Source information:

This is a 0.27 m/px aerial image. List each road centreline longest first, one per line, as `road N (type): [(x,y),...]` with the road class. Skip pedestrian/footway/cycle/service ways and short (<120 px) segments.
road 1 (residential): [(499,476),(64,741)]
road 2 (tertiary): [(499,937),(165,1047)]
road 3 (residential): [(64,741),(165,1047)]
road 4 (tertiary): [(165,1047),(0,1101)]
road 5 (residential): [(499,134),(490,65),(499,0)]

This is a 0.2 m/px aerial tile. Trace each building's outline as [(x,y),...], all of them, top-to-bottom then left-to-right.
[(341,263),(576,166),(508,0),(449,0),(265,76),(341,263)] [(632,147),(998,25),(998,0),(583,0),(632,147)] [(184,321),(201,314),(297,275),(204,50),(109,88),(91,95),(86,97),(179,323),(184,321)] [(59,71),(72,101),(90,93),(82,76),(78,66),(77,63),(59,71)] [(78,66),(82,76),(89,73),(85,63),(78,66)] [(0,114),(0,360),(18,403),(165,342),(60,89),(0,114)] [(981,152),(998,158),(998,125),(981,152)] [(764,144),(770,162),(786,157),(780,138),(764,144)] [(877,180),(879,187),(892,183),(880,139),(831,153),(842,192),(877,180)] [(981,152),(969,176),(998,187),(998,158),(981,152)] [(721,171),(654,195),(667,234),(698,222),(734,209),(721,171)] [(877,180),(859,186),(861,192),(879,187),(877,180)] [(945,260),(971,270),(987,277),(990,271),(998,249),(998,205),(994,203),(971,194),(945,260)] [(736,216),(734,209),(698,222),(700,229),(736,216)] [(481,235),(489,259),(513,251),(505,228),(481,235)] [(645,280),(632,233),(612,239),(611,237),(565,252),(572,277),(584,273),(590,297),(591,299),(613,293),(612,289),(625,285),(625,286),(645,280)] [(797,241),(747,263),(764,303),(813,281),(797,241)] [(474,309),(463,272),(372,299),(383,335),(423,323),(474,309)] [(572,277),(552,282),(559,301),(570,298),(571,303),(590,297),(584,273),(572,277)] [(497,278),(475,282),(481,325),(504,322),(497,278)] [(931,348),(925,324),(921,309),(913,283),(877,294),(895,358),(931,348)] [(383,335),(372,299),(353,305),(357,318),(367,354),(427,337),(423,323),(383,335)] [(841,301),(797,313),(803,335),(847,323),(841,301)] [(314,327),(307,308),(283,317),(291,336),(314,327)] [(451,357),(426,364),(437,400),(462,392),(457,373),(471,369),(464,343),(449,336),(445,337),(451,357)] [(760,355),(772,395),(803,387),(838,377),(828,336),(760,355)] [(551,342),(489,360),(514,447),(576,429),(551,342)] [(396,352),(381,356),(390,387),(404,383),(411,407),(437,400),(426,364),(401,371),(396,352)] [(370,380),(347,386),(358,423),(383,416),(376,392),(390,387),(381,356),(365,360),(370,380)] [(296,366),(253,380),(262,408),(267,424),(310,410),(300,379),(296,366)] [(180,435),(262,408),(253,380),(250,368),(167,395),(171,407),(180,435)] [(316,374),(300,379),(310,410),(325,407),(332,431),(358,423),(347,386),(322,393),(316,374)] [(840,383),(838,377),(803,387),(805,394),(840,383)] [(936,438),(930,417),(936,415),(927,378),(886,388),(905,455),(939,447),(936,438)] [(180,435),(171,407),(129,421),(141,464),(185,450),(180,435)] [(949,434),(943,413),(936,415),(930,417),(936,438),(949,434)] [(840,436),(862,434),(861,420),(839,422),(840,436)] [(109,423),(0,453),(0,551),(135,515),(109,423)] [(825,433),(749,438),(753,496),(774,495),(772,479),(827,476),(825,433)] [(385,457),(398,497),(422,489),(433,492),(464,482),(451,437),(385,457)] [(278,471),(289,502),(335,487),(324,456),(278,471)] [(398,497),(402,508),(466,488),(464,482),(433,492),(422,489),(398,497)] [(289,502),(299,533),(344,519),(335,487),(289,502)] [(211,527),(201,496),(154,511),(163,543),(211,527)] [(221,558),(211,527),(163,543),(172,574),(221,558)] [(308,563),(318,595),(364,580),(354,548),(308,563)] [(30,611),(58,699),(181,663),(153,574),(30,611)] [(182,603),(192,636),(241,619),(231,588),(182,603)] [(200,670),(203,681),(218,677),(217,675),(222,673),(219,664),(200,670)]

Aim of the task: All entries should be restated word for word.

Exercise solution:
This is a 0.27 m/px aerial image. List each road centreline longest first, one per line, as `road N (type): [(x,y),...]` with the road class. Skip pedestrian/footway/cycle/service ways and short (<120 px) segments.
road 1 (residential): [(499,476),(64,741)]
road 2 (tertiary): [(499,937),(165,1047)]
road 3 (residential): [(64,741),(165,1047)]
road 4 (tertiary): [(165,1047),(0,1101)]
road 5 (residential): [(499,134),(490,65),(499,0)]

This is a 0.2 m/px aerial tile. Trace each building's outline as [(x,y),...], all of them, top-to-bottom then left-to-right.
[(341,263),(576,166),(508,0),(449,0),(265,76),(341,263)] [(632,147),(998,25),(998,0),(583,0),(632,147)] [(184,321),(201,314),(297,275),(204,50),(109,88),(91,95),(86,97),(179,323),(184,321)] [(59,71),(72,101),(90,93),(82,76),(78,66),(77,63),(59,71)] [(78,66),(82,76),(89,73),(85,63),(78,66)] [(0,114),(0,360),(18,403),(165,342),(60,89),(0,114)] [(981,152),(998,158),(998,125),(981,152)] [(764,144),(770,162),(786,157),(780,138),(764,144)] [(877,180),(879,187),(892,183),(880,139),(831,153),(842,192),(877,180)] [(981,152),(969,176),(998,187),(998,158),(981,152)] [(721,171),(654,195),(667,234),(698,222),(734,209),(721,171)] [(877,180),(859,186),(861,192),(879,187),(877,180)] [(945,260),(971,270),(987,277),(990,271),(998,249),(998,205),(994,203),(971,194),(945,260)] [(736,216),(734,209),(698,222),(700,229),(736,216)] [(481,235),(489,259),(513,251),(505,228),(481,235)] [(645,280),(632,233),(612,239),(611,237),(565,252),(572,277),(584,273),(590,297),(591,299),(613,293),(612,289),(625,285),(625,286),(645,280)] [(797,241),(747,263),(764,303),(813,281),(797,241)] [(474,309),(463,272),(372,299),(383,335),(423,323),(474,309)] [(572,277),(552,282),(559,301),(570,298),(571,303),(590,297),(584,273),(572,277)] [(497,278),(475,282),(481,325),(504,322),(497,278)] [(931,348),(925,324),(921,309),(913,283),(877,294),(895,358),(931,348)] [(383,335),(372,299),(353,305),(357,318),(367,354),(427,337),(423,323),(383,335)] [(841,301),(797,313),(803,335),(847,323),(841,301)] [(314,327),(307,308),(283,317),(291,336),(314,327)] [(451,357),(426,364),(437,400),(462,392),(457,373),(471,369),(464,343),(449,336),(445,337),(451,357)] [(760,355),(772,395),(803,387),(838,377),(828,336),(760,355)] [(551,342),(489,360),(514,447),(576,429),(551,342)] [(396,352),(381,356),(390,387),(404,383),(411,407),(437,400),(426,364),(401,371),(396,352)] [(370,380),(347,386),(358,423),(383,416),(376,392),(390,387),(381,356),(365,360),(370,380)] [(296,366),(253,380),(262,408),(267,424),(310,410),(300,379),(296,366)] [(180,435),(262,408),(253,380),(250,368),(167,395),(171,407),(180,435)] [(316,374),(300,379),(310,410),(325,407),(332,431),(358,423),(347,386),(322,393),(316,374)] [(840,383),(838,377),(803,387),(805,394),(840,383)] [(936,438),(930,417),(936,415),(927,378),(886,388),(905,455),(939,447),(936,438)] [(180,435),(171,407),(129,421),(141,464),(185,450),(180,435)] [(949,434),(943,413),(936,415),(930,417),(936,438),(949,434)] [(840,436),(862,434),(861,420),(839,422),(840,436)] [(109,423),(0,453),(0,551),(135,515),(109,423)] [(825,433),(749,438),(753,496),(774,495),(772,479),(827,476),(825,433)] [(385,457),(398,497),(422,489),(433,492),(464,482),(451,437),(385,457)] [(278,471),(289,502),(335,487),(324,456),(278,471)] [(398,497),(402,508),(466,488),(464,482),(433,492),(422,489),(398,497)] [(289,502),(299,533),(344,519),(335,487),(289,502)] [(211,527),(201,496),(154,511),(163,543),(211,527)] [(221,558),(211,527),(163,543),(172,574),(221,558)] [(308,563),(318,595),(364,580),(354,548),(308,563)] [(30,611),(58,699),(181,663),(153,574),(30,611)] [(182,603),(192,636),(241,619),(231,588),(182,603)] [(200,670),(203,681),(218,677),(217,675),(222,673),(219,664),(200,670)]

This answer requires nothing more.